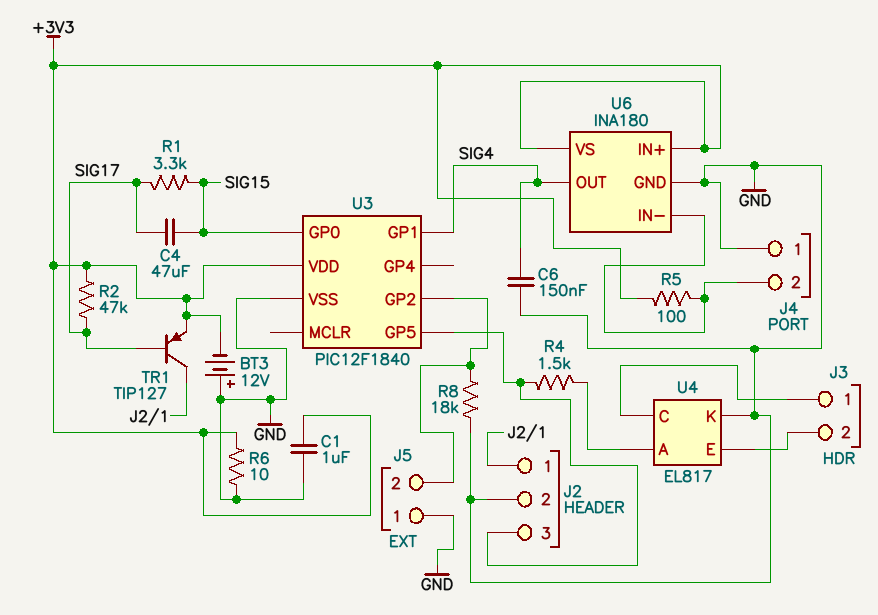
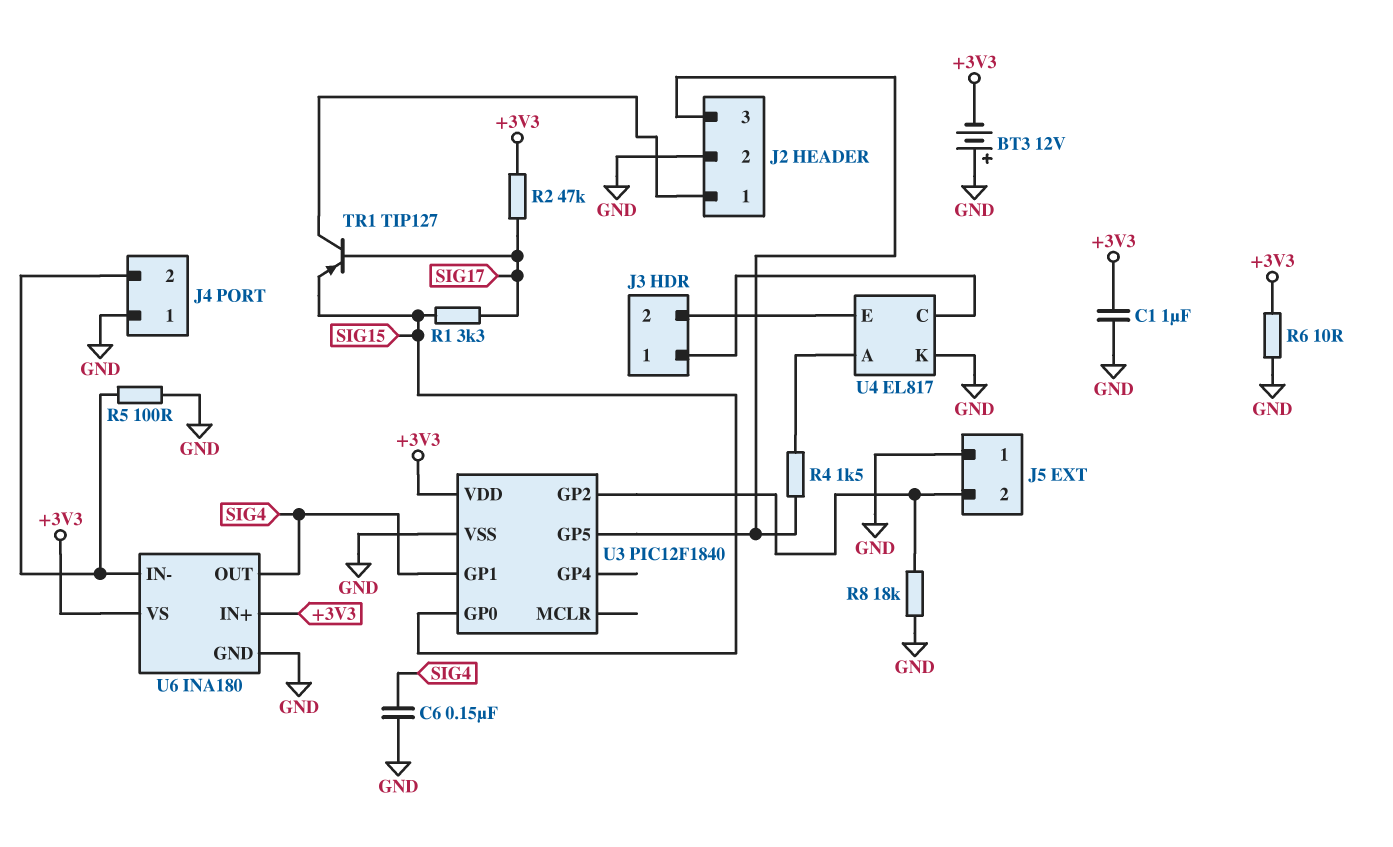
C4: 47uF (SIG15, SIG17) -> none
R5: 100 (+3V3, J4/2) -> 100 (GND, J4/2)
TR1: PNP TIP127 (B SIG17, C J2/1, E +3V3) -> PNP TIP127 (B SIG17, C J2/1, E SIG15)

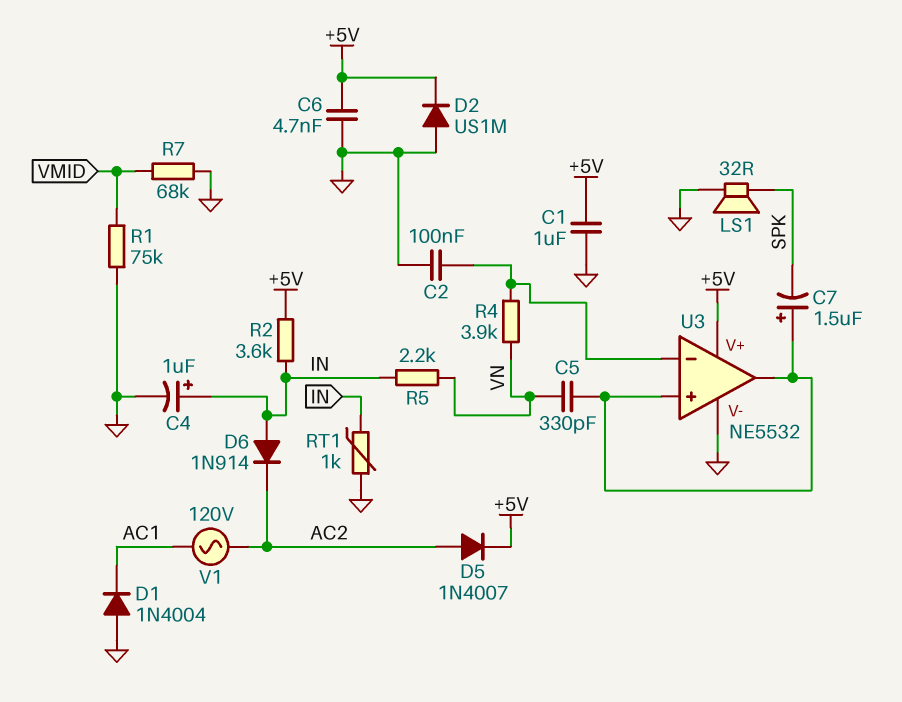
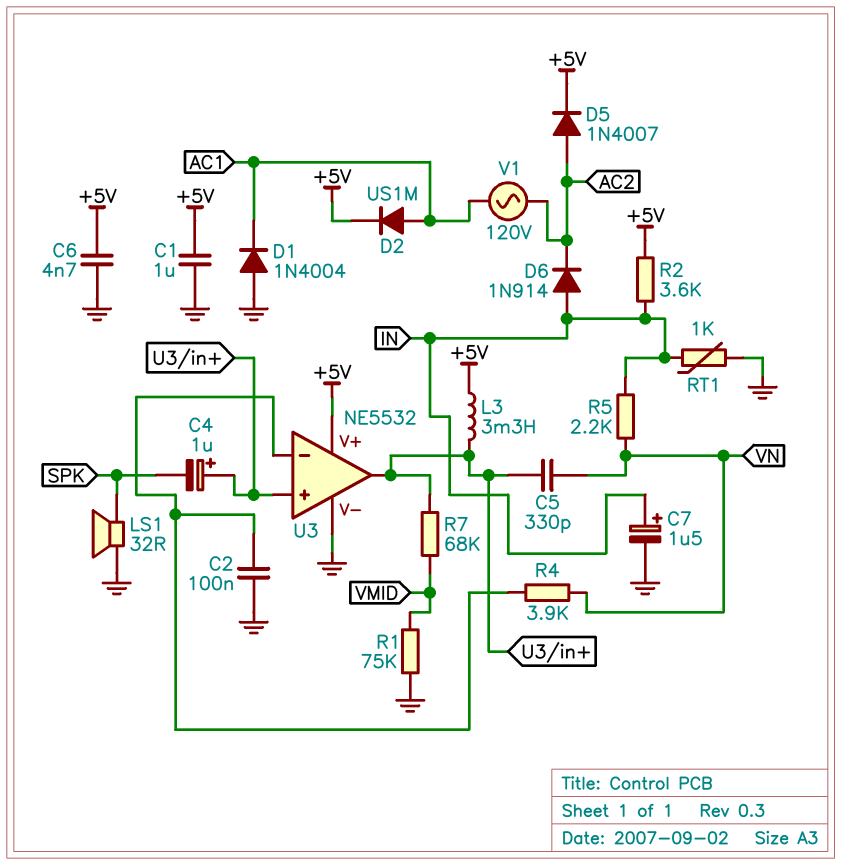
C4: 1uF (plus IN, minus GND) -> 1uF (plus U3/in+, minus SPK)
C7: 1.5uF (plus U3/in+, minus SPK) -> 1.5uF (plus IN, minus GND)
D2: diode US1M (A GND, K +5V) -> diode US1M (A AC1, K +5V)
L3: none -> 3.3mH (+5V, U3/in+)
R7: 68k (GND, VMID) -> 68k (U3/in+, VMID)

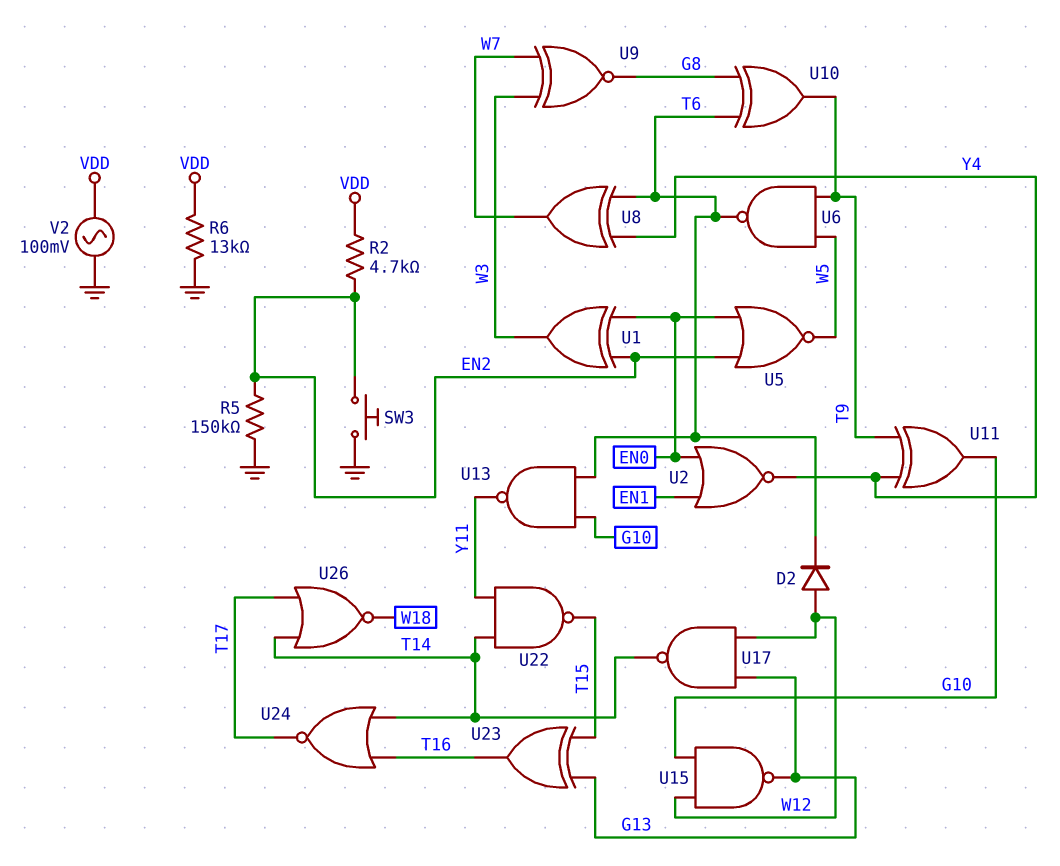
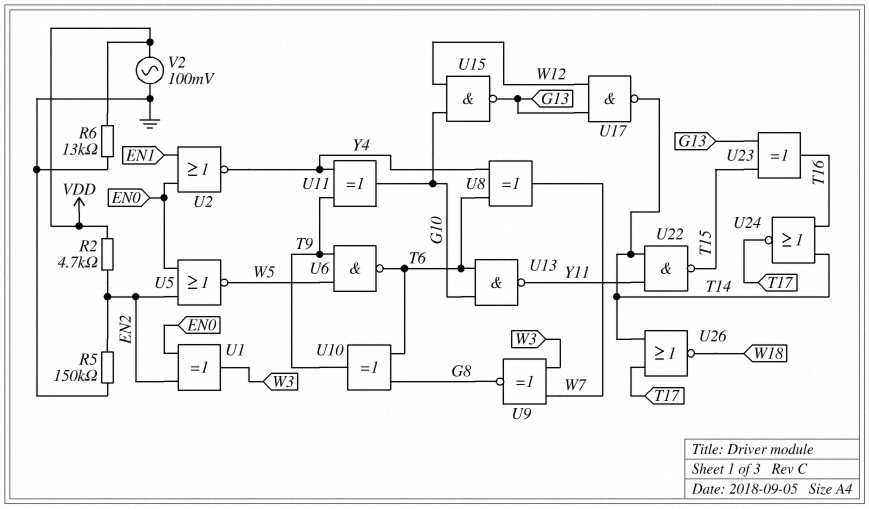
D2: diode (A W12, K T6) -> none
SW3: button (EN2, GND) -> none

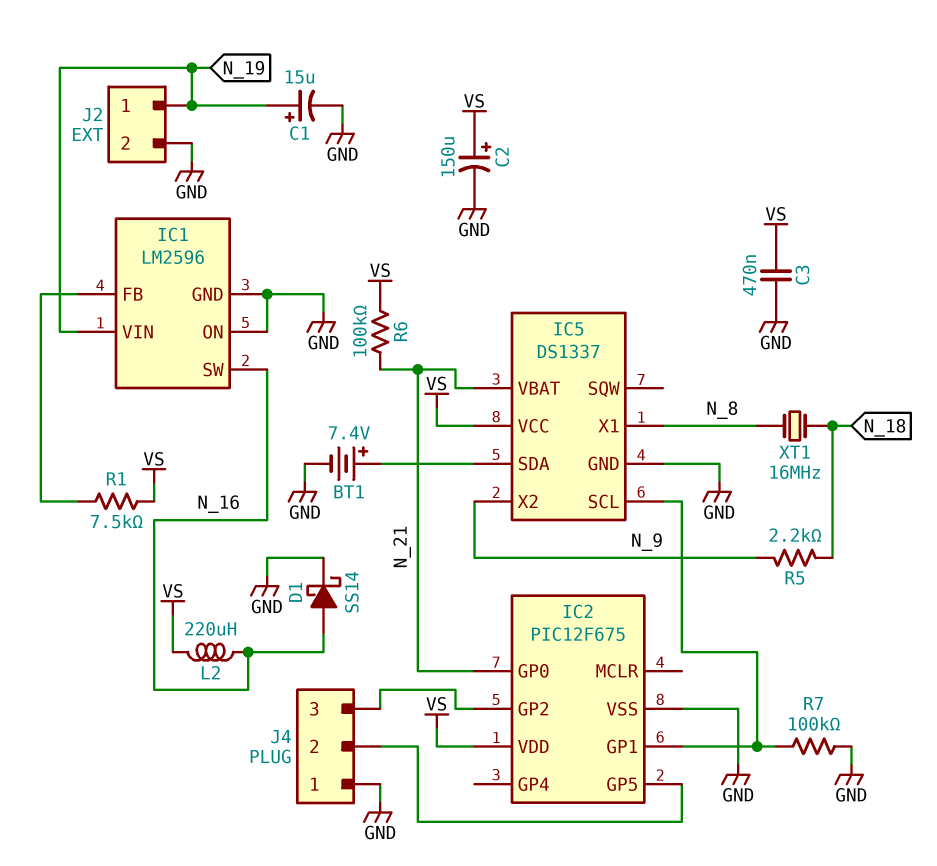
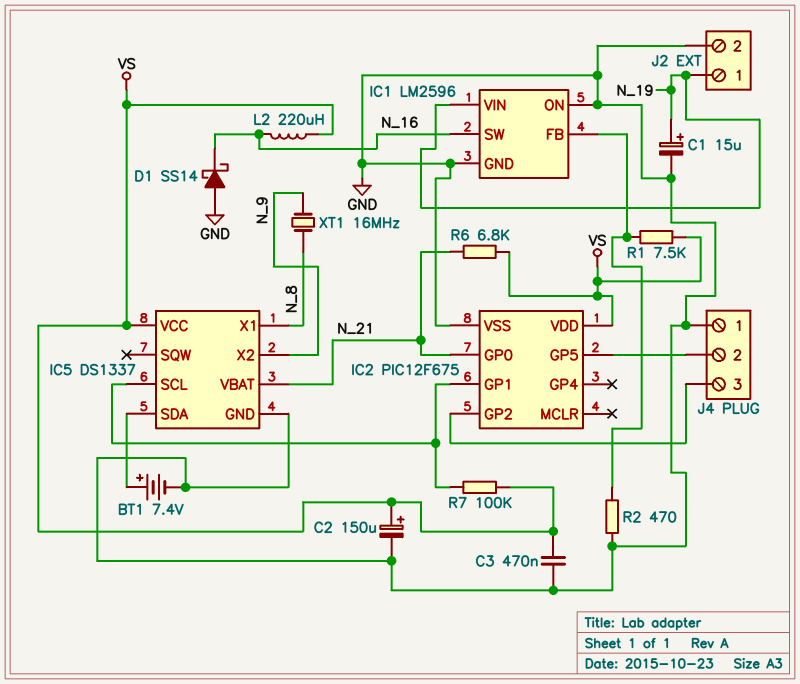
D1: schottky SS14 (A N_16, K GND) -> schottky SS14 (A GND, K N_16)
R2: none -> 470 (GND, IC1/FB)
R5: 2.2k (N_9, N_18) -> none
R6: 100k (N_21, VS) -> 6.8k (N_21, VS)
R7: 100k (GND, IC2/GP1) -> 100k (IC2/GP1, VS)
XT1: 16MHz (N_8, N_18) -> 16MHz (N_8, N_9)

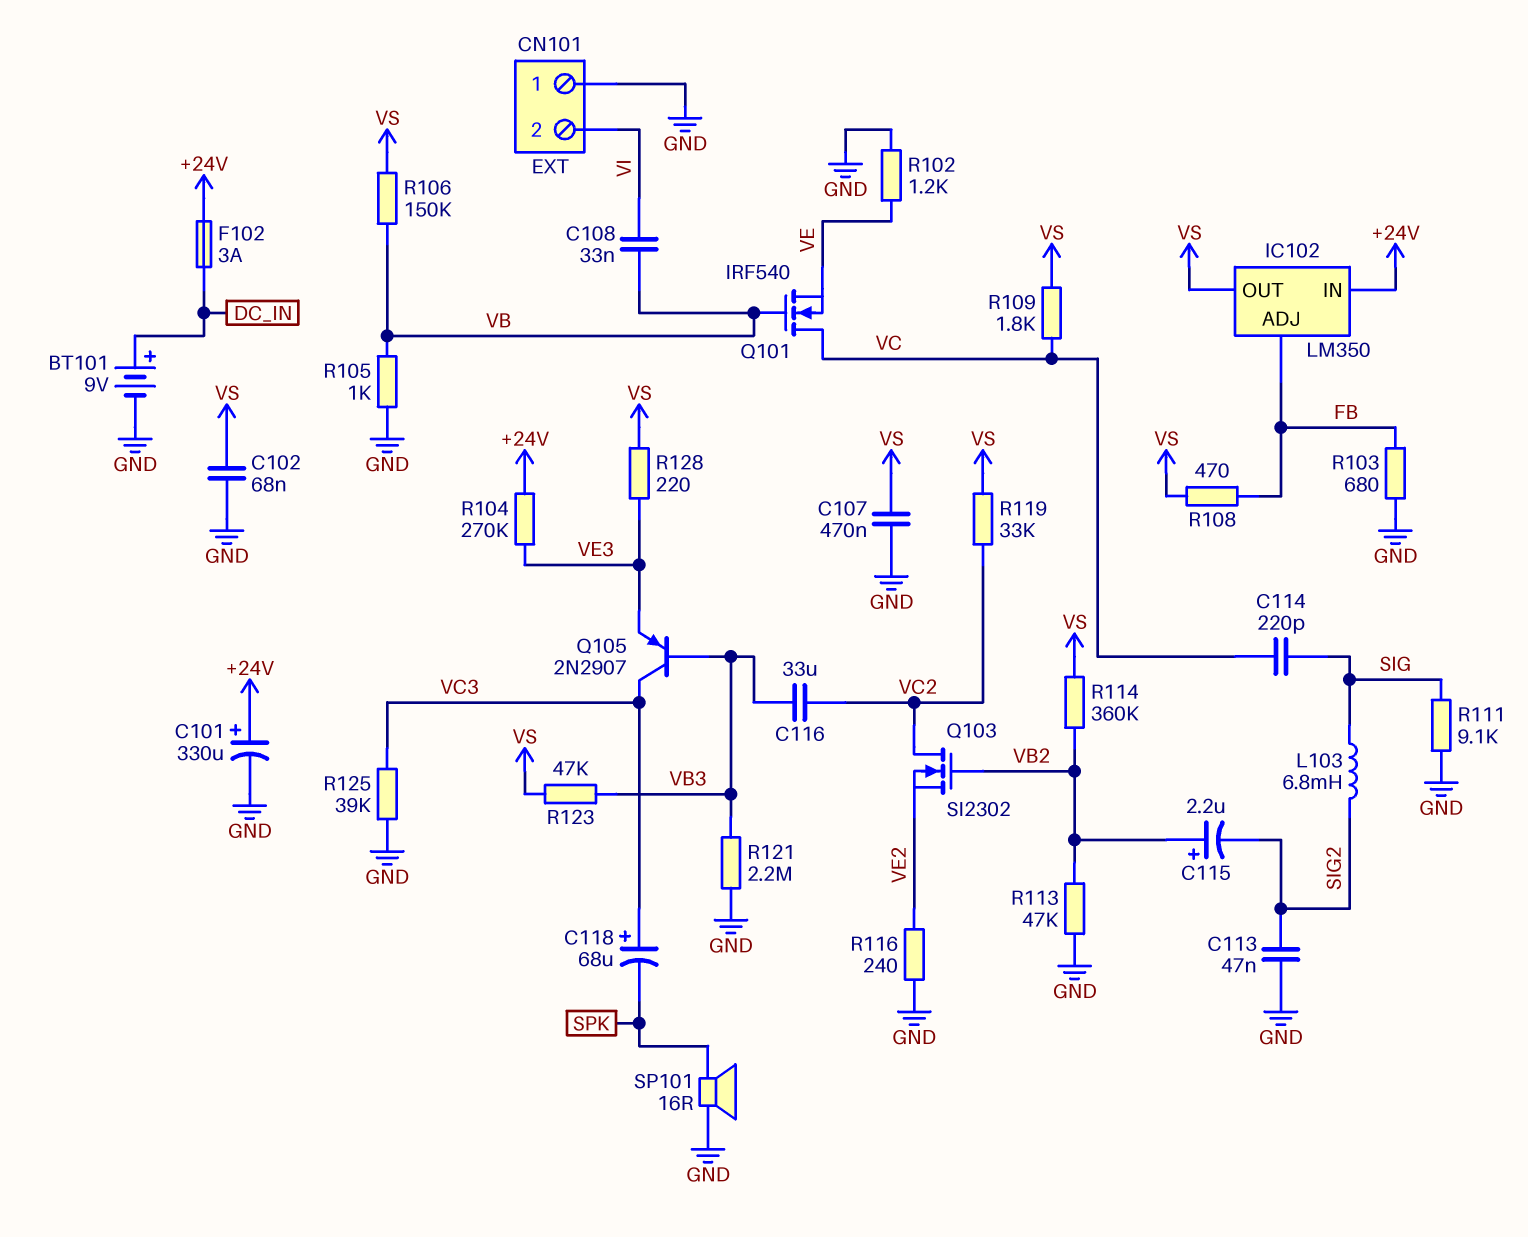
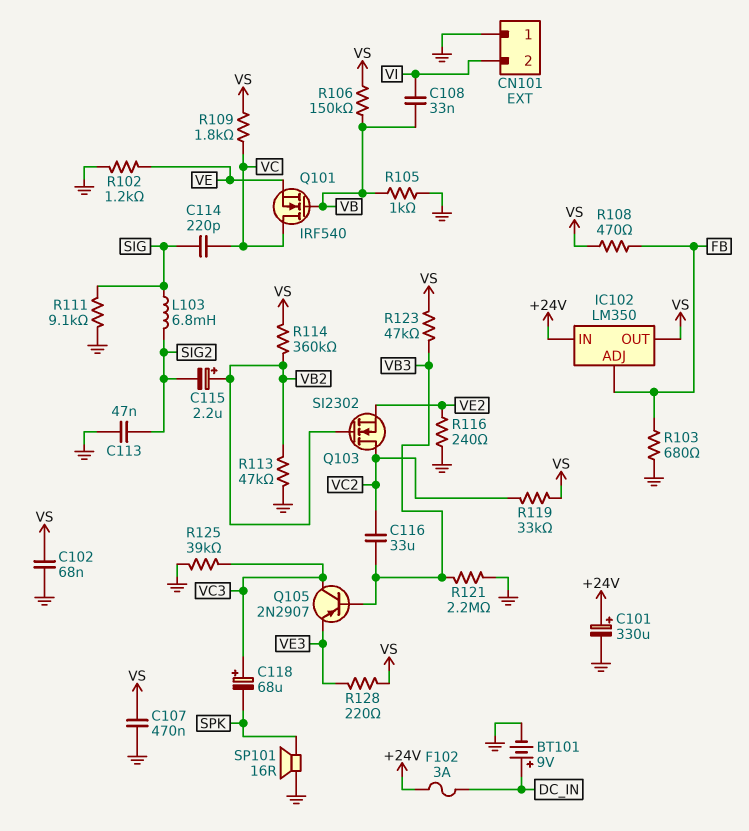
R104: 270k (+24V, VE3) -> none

***

## Task
Everything above from the line containing "SW3: button (EN2, GND) -> none" through the line containing "XT1: 16MHz (N_8, N_18) -> 16MHz (N_8, N_9)" must be repeated exactly, and the pictures must be left out.

## Response box
SW3: button (EN2, GND) -> none

D1: schottky SS14 (A N_16, K GND) -> schottky SS14 (A GND, K N_16)
R2: none -> 470 (GND, IC1/FB)
R5: 2.2k (N_9, N_18) -> none
R6: 100k (N_21, VS) -> 6.8k (N_21, VS)
R7: 100k (GND, IC2/GP1) -> 100k (IC2/GP1, VS)
XT1: 16MHz (N_8, N_18) -> 16MHz (N_8, N_9)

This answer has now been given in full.